··· LISTED RECORDS ···

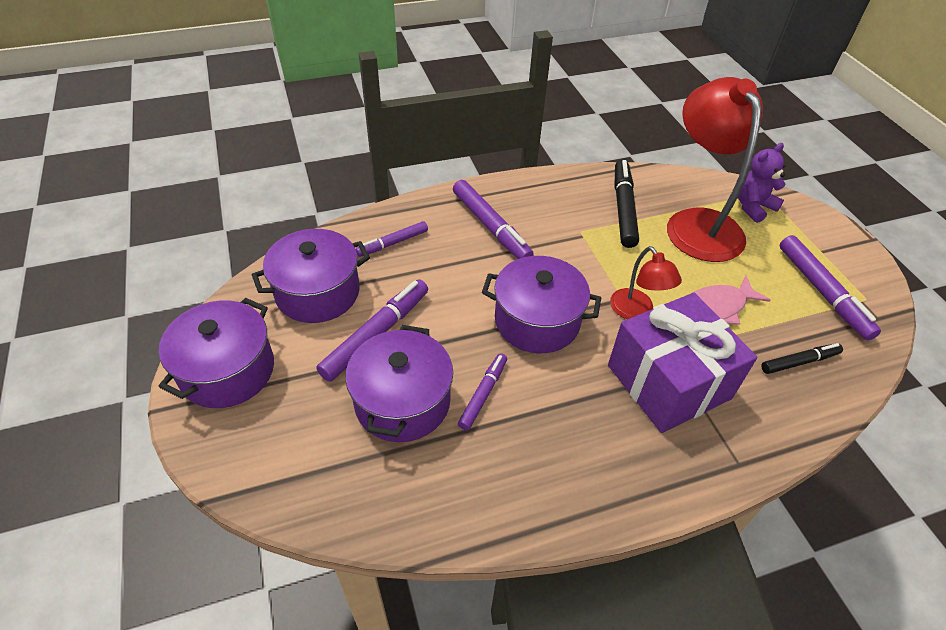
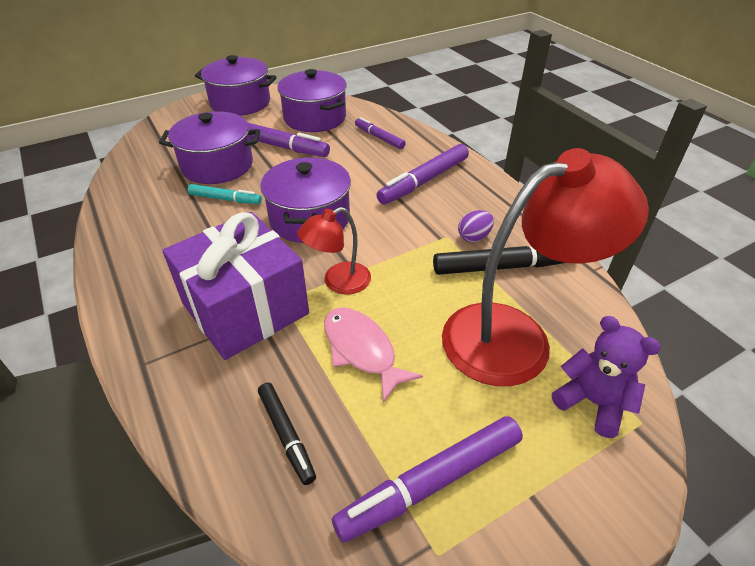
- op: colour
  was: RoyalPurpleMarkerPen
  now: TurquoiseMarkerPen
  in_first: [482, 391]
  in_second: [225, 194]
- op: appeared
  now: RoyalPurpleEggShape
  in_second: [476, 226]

···

* _REQUIRED ACTION_
Here the job is to repeat the entries verbatim while leaving all pictures out.

* _YOUR RESPONSE_
- op: colour
  was: RoyalPurpleMarkerPen
  now: TurquoiseMarkerPen
  in_first: [482, 391]
  in_second: [225, 194]
- op: appeared
  now: RoyalPurpleEggShape
  in_second: [476, 226]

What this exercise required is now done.